:: Exercise description ::
Print out the data precisely as it appears here, with no pictures.

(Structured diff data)
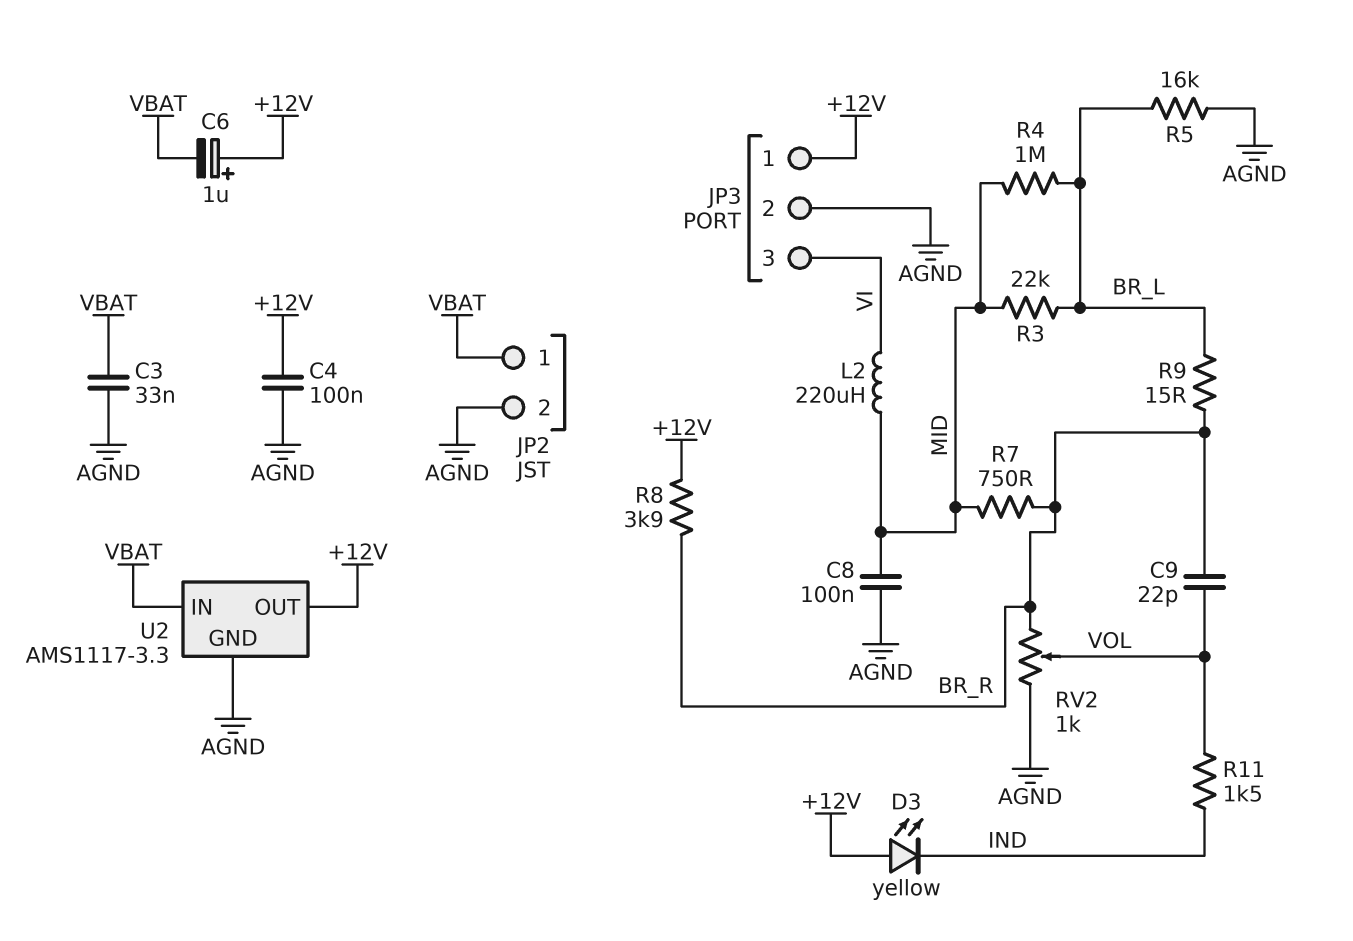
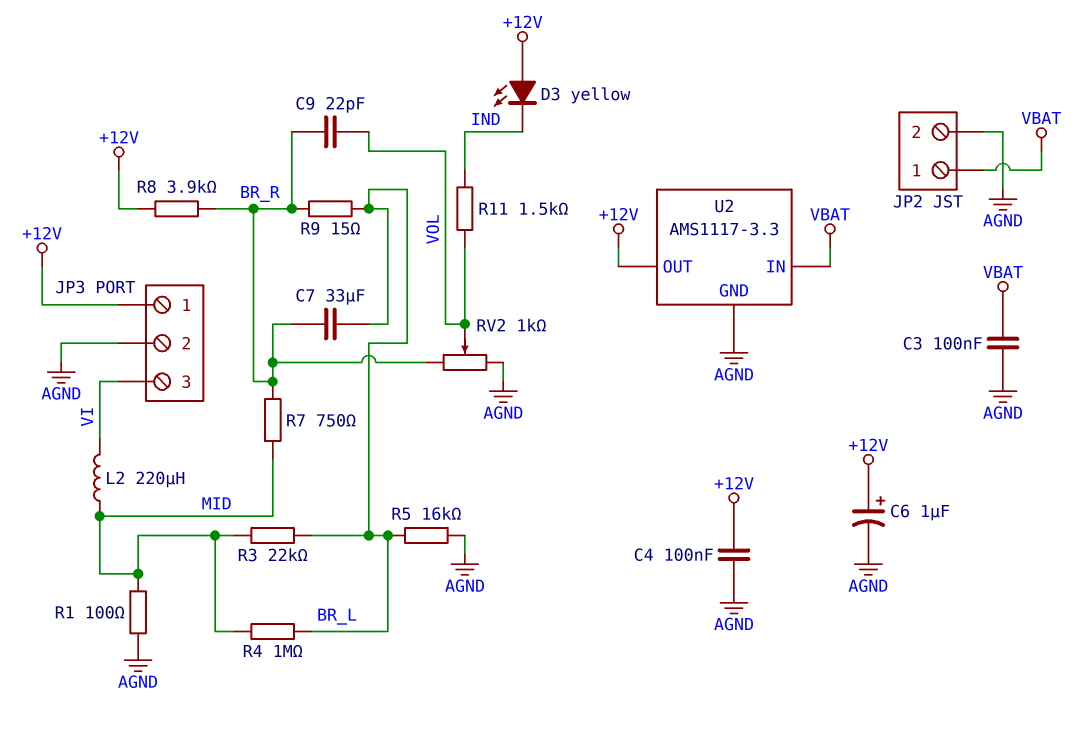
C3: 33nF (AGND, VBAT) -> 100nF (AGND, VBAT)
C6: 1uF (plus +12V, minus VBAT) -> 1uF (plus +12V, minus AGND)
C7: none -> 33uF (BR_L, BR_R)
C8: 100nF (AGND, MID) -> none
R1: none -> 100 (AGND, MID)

:: Answer for this exercise ::
C3: 33nF (AGND, VBAT) -> 100nF (AGND, VBAT)
C6: 1uF (plus +12V, minus VBAT) -> 1uF (plus +12V, minus AGND)
C7: none -> 33uF (BR_L, BR_R)
C8: 100nF (AGND, MID) -> none
R1: none -> 100 (AGND, MID)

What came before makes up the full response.